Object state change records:
§

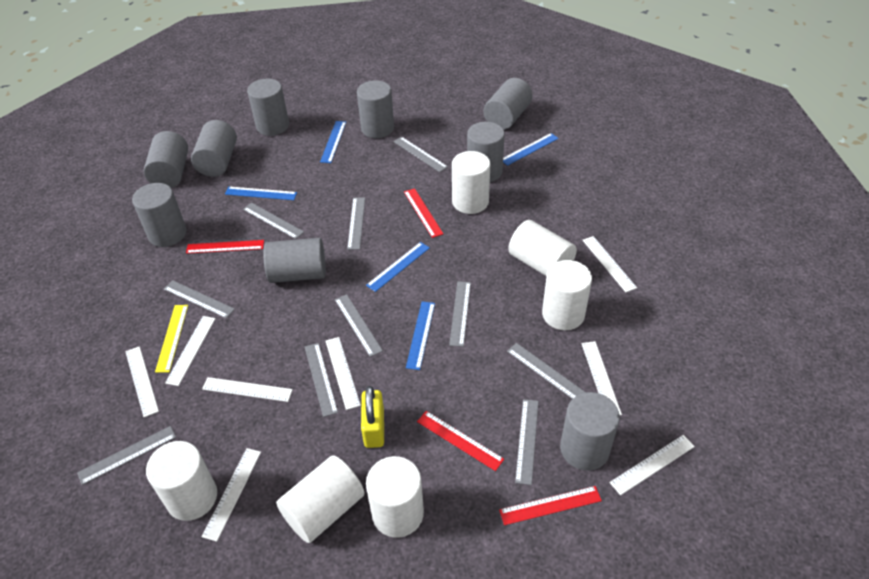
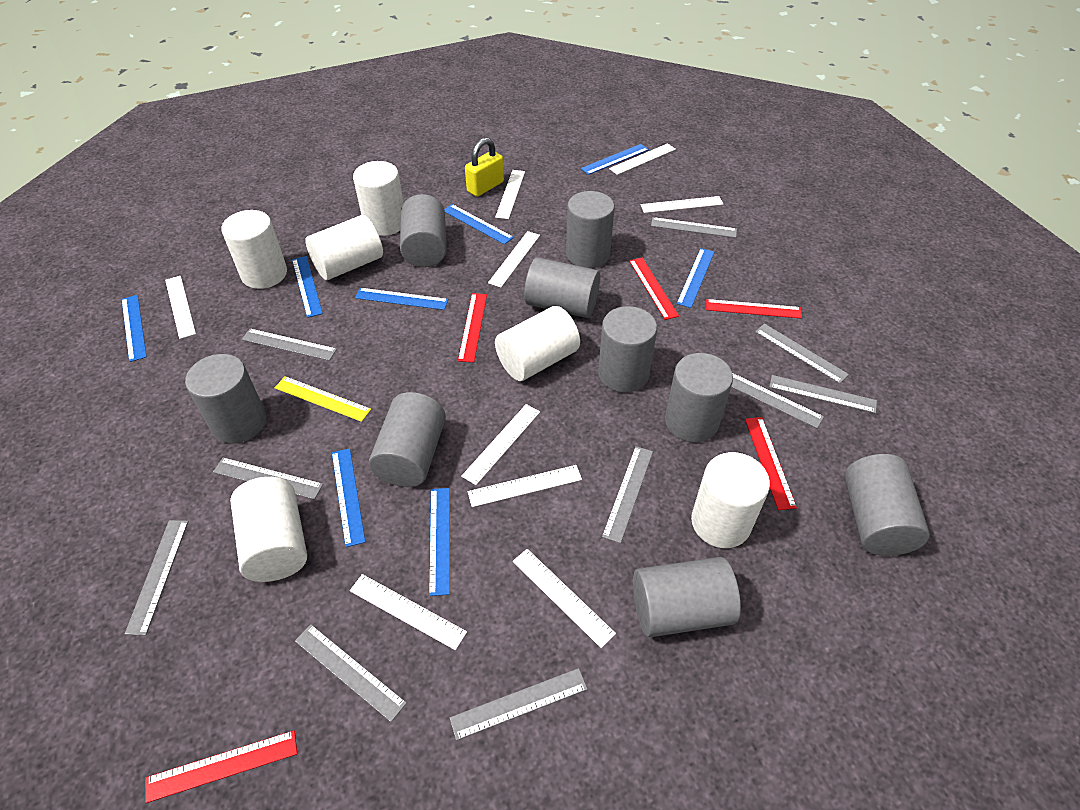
blue ruler: 5 -> 8
red ruler: 4 -> 5
white ruler: 8 -> 9

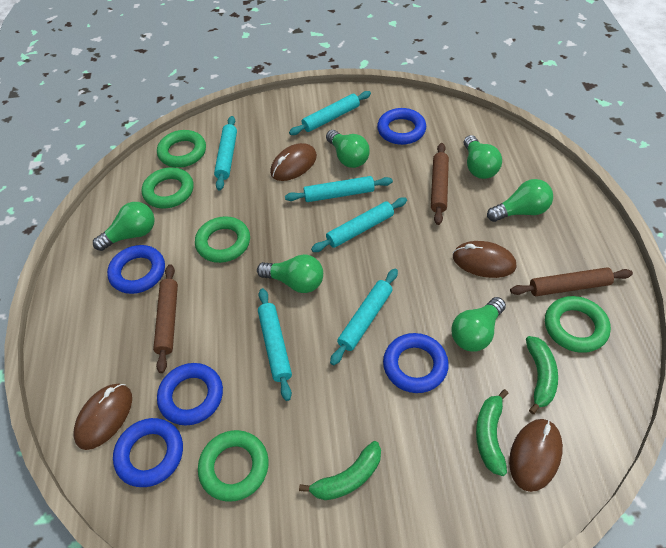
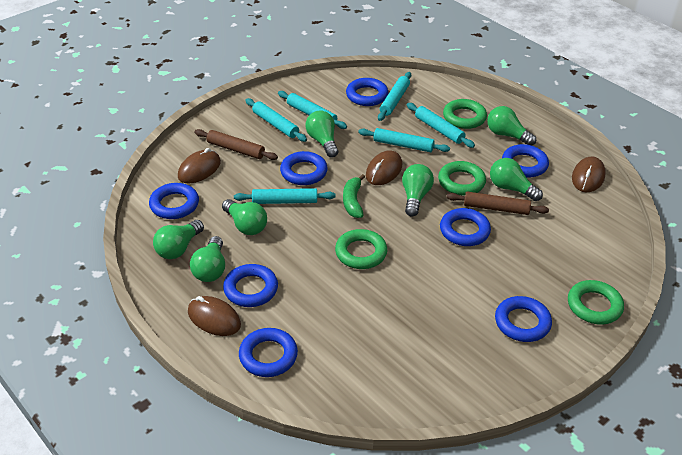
blue ring: 5 -> 8
brown rolling pin: 3 -> 2
green banana: 3 -> 1
green light bulb: 6 -> 7
green ring: 5 -> 4

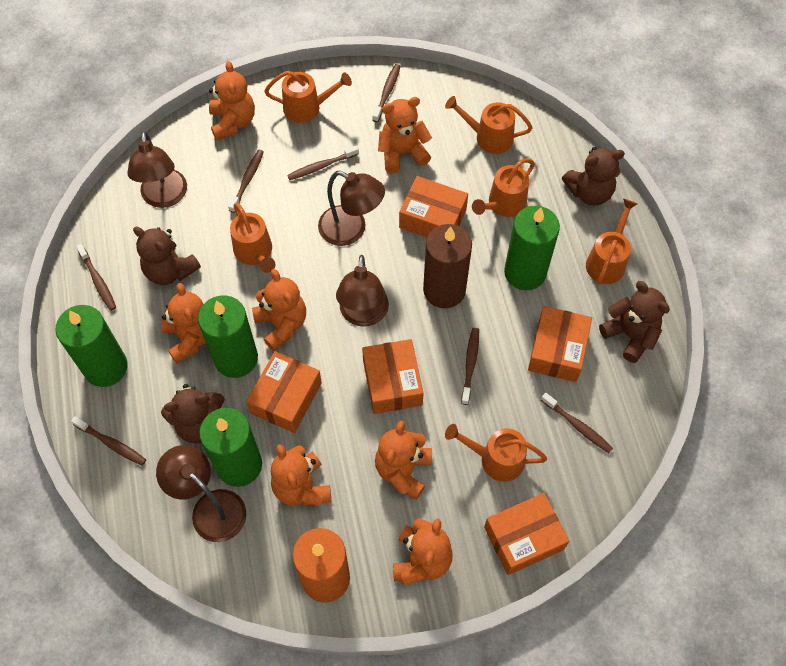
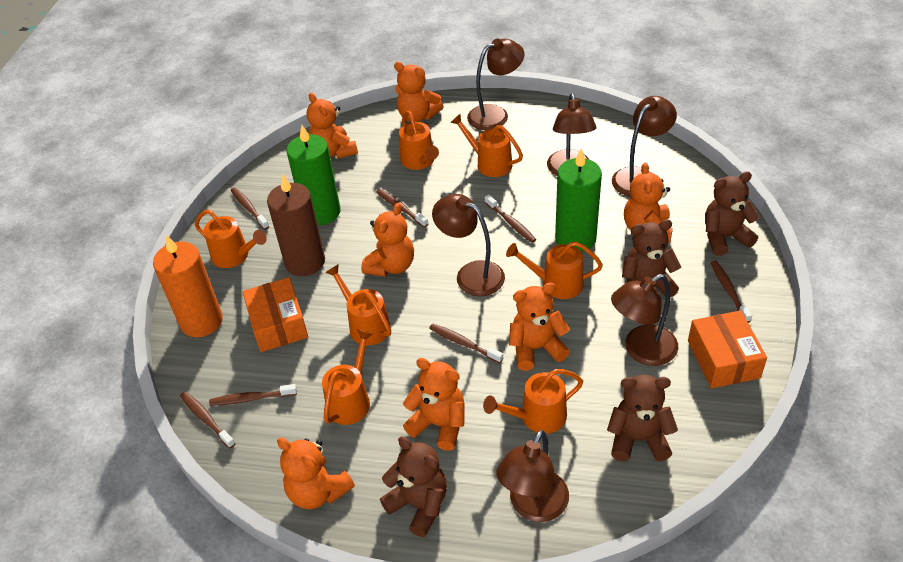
brown lamp: 4 -> 6
green candle: 4 -> 2
orange box: 5 -> 2
orange watering can: 6 -> 7

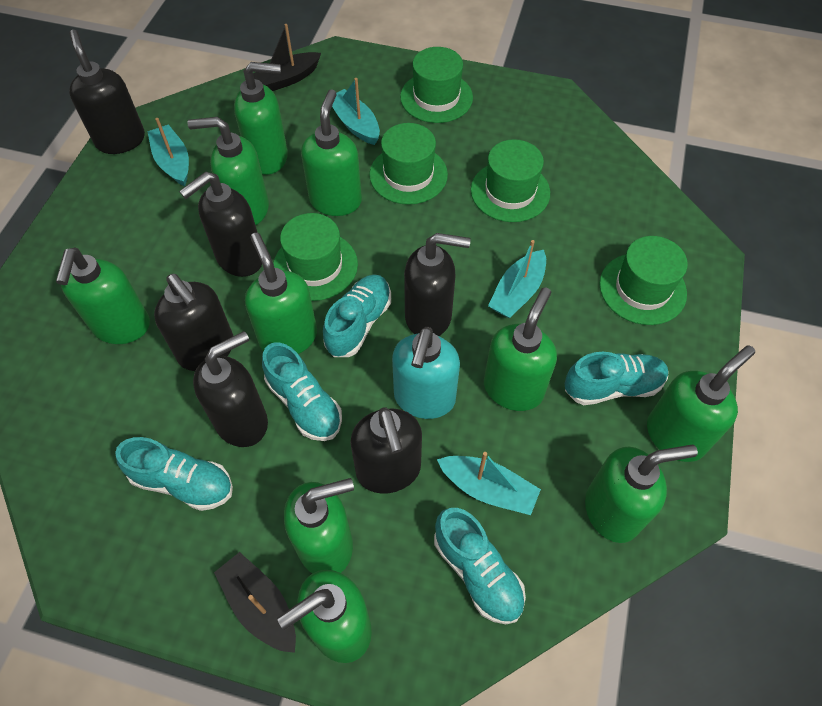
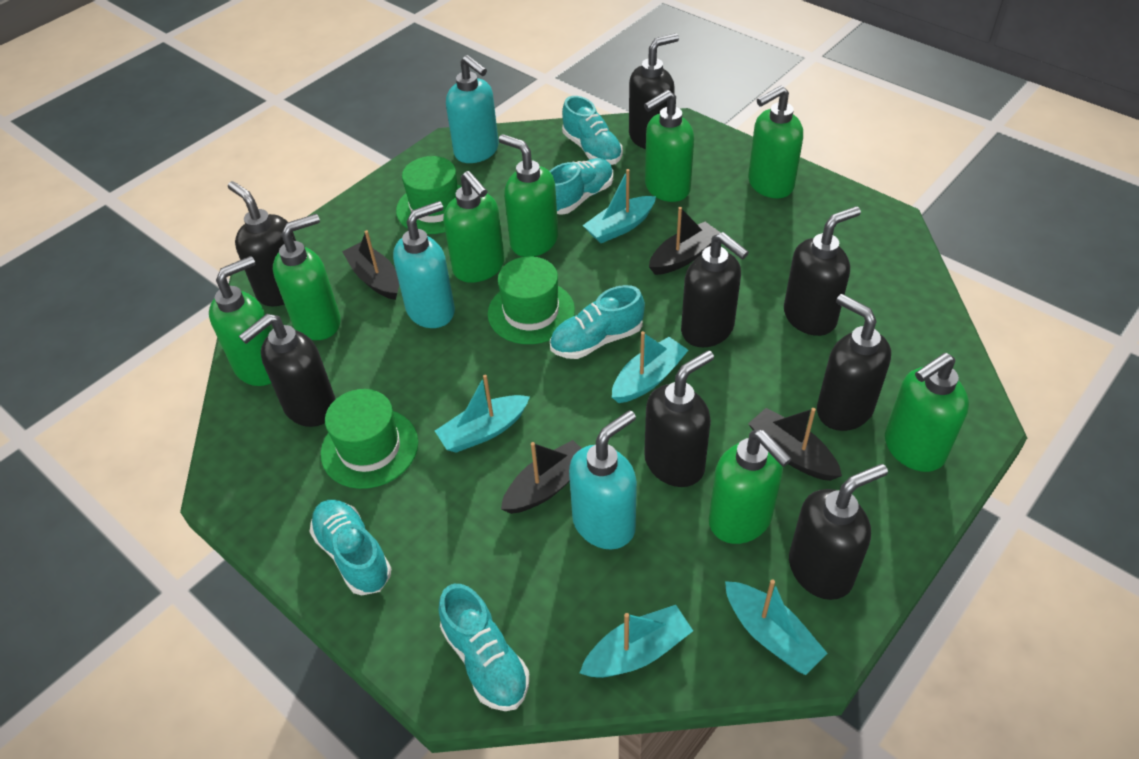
black boat: 2 -> 4
black soap dispenser: 6 -> 8
green hat: 5 -> 3
green soap dispenser: 10 -> 8
turquoise boat: 4 -> 5
turquoise soap dispenser: 1 -> 3

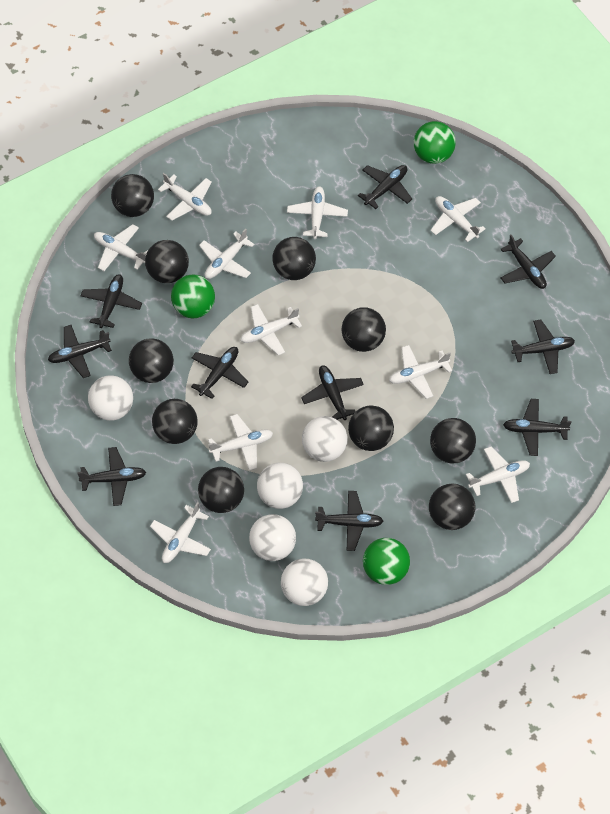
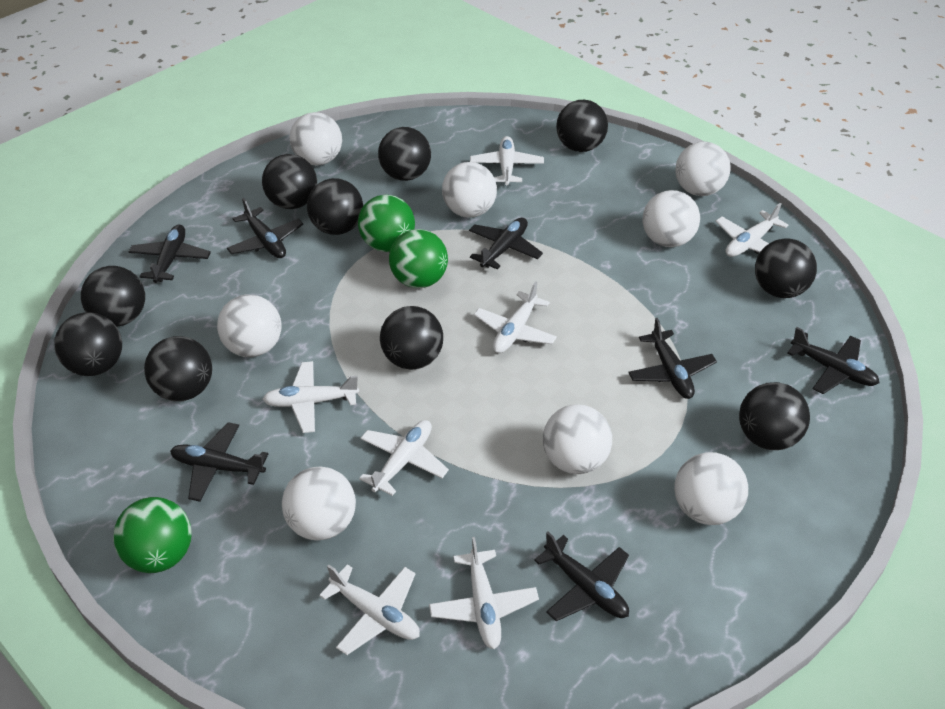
black plane: 10 -> 7
white ball: 5 -> 8
white plane: 10 -> 7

§

Activity:
Look over the records above, and wherever a line contains the string "ruler", copy that line.

Answer below:
blue ruler: 5 -> 8
red ruler: 4 -> 5
white ruler: 8 -> 9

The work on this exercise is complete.